- [ABOUT THIS EXERCISE]:
The material below holds pictures; leave them out and reproduce exactly the lines from the one with "cyan brick F4 level" through the one with "blue slope E7:E8", inclusive.

- [ENTRIES SHOWN]:
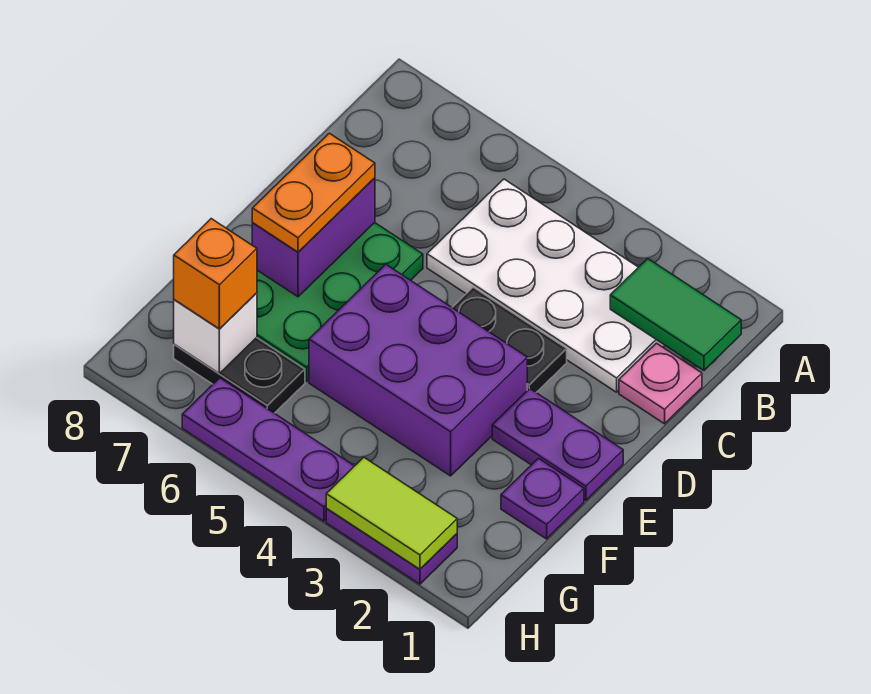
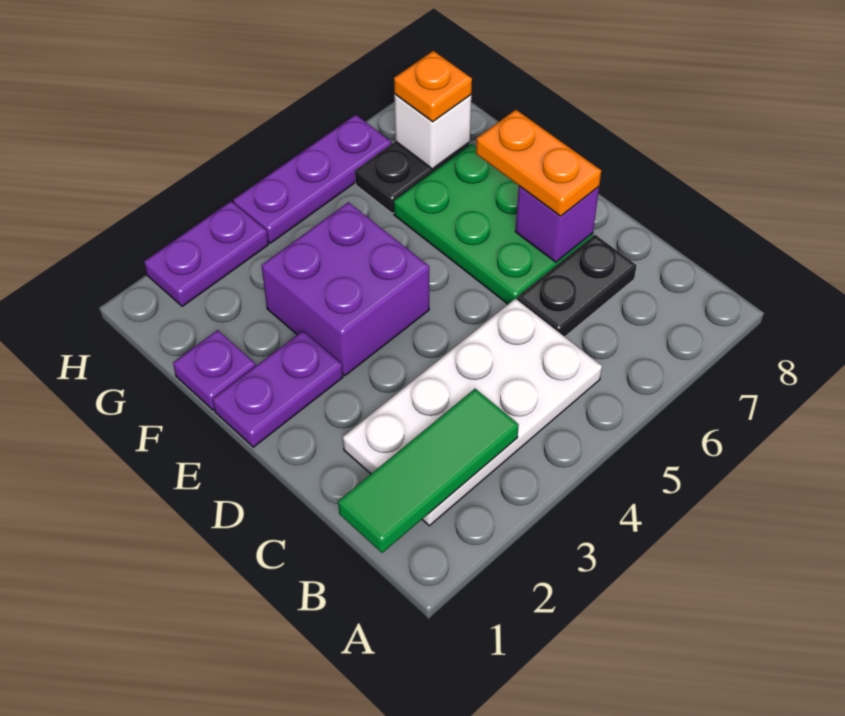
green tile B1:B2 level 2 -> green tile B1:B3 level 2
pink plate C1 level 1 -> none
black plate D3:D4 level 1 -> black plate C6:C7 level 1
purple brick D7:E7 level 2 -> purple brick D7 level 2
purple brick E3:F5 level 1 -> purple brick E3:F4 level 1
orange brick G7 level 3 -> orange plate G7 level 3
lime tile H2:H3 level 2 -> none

==

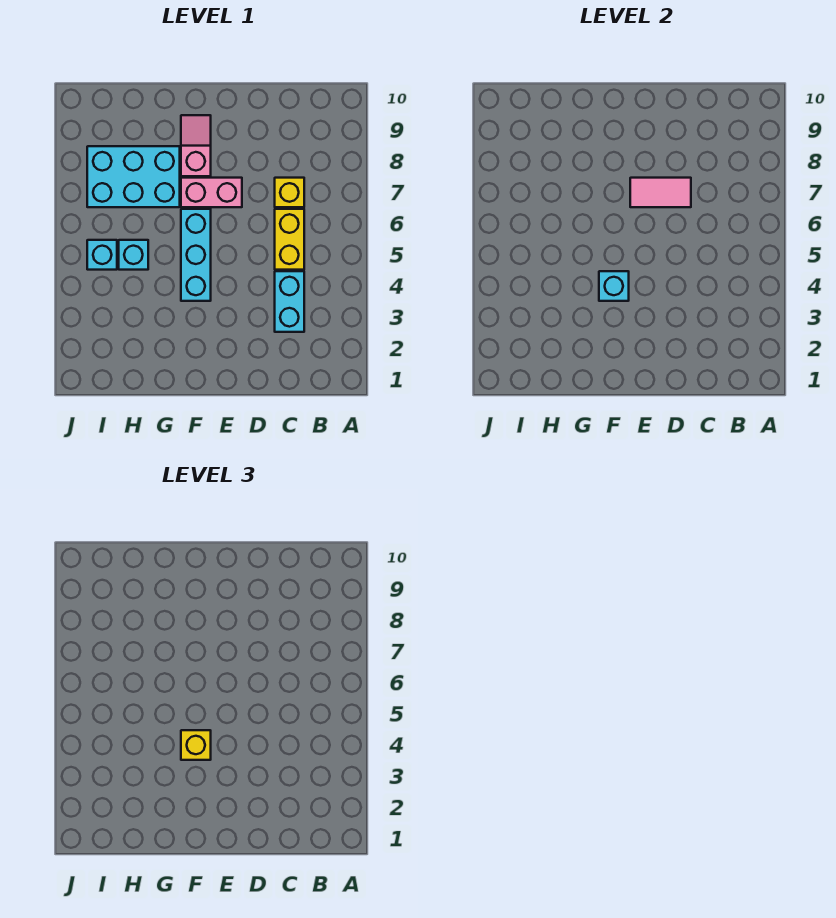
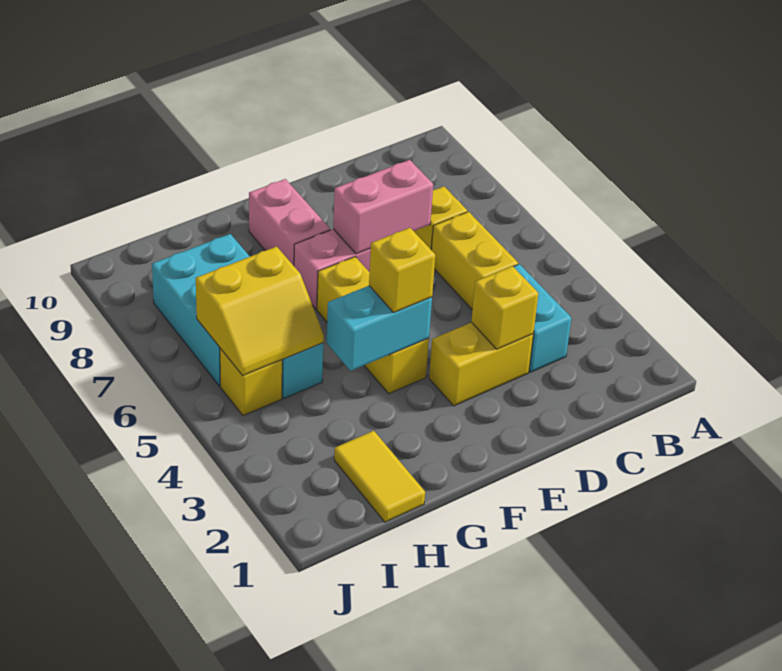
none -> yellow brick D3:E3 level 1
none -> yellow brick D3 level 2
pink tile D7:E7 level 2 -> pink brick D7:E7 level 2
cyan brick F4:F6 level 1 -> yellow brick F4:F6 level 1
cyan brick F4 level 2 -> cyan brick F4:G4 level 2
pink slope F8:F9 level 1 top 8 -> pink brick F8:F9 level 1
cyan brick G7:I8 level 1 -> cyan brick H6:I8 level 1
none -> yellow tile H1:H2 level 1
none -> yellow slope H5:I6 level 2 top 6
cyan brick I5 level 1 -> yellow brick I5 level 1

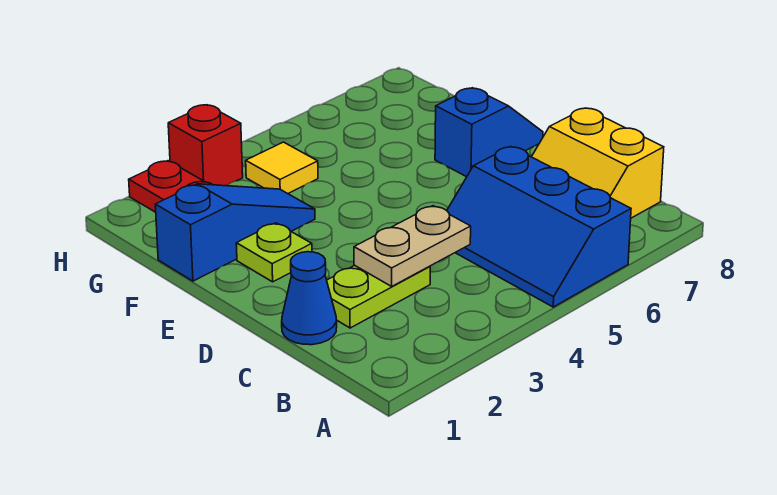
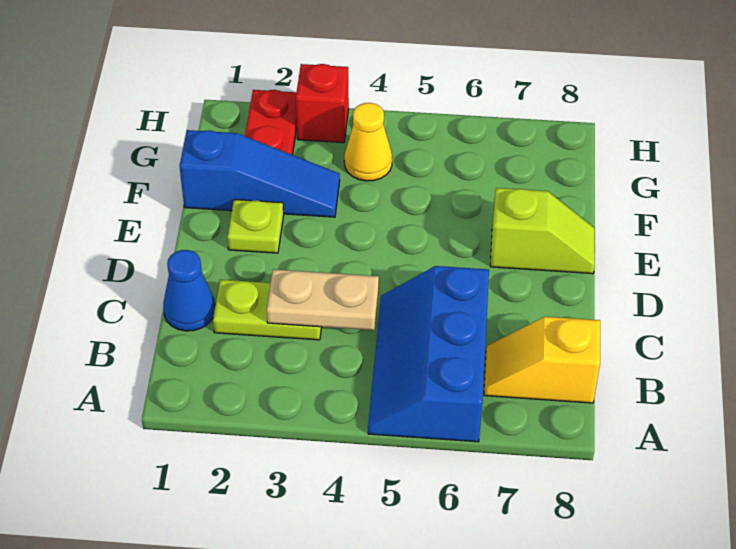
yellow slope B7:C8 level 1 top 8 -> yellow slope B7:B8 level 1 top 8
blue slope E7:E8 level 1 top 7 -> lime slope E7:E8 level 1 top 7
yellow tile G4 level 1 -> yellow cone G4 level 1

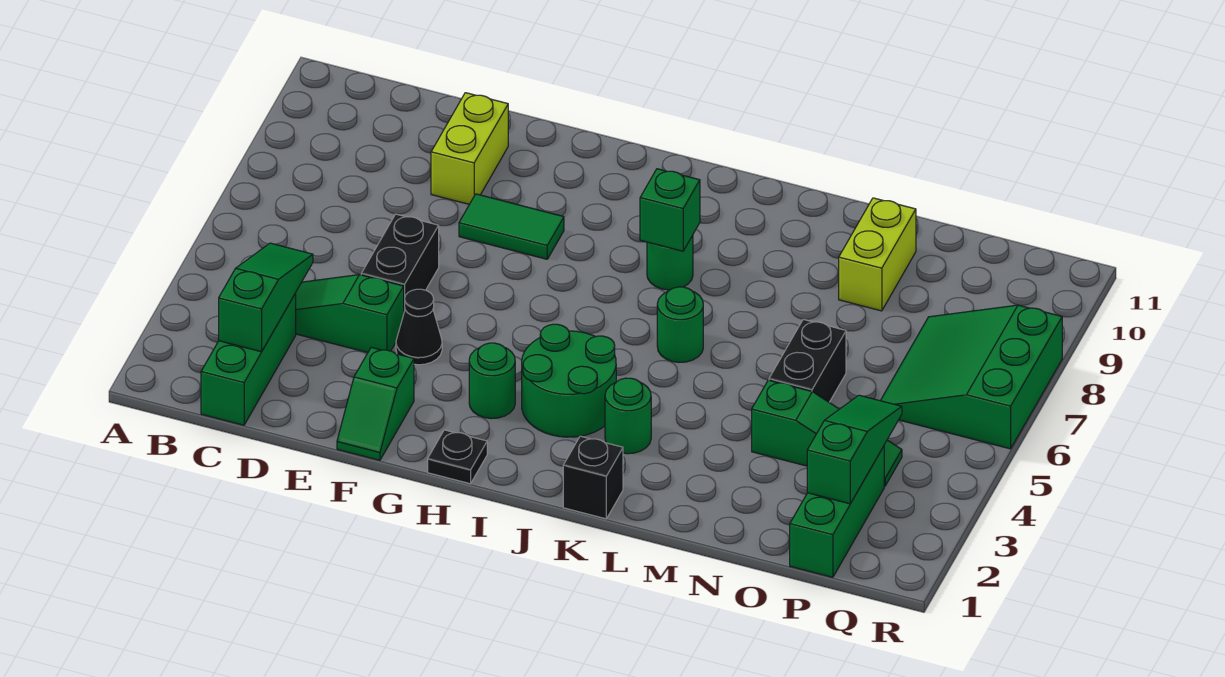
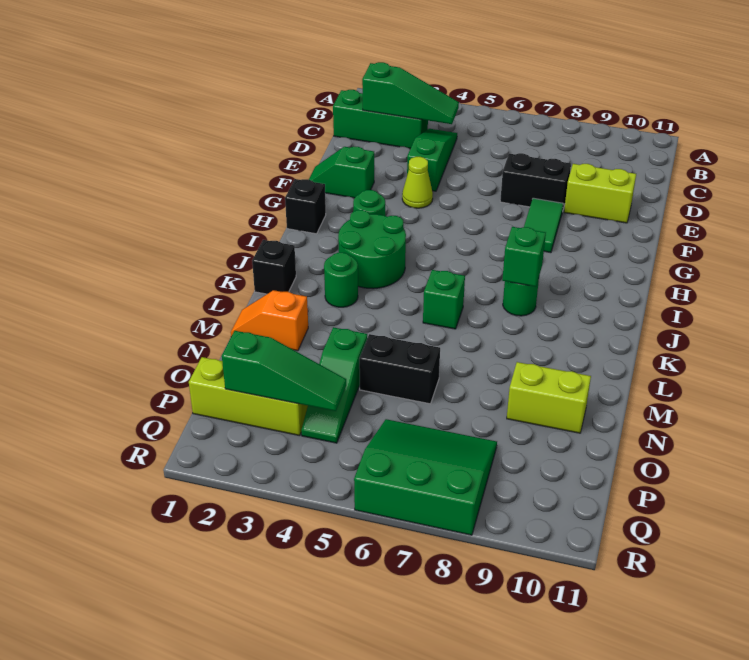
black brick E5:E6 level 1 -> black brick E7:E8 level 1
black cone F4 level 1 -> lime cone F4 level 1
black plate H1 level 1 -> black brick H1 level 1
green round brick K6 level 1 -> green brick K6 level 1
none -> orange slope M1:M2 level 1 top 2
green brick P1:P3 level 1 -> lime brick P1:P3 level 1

- [EXERCISE OUTPUT]:
cyan brick F4 level 2 -> cyan brick F4:G4 level 2
pink slope F8:F9 level 1 top 8 -> pink brick F8:F9 level 1
cyan brick G7:I8 level 1 -> cyan brick H6:I8 level 1
none -> yellow tile H1:H2 level 1
none -> yellow slope H5:I6 level 2 top 6
cyan brick I5 level 1 -> yellow brick I5 level 1

yellow slope B7:C8 level 1 top 8 -> yellow slope B7:B8 level 1 top 8
blue slope E7:E8 level 1 top 7 -> lime slope E7:E8 level 1 top 7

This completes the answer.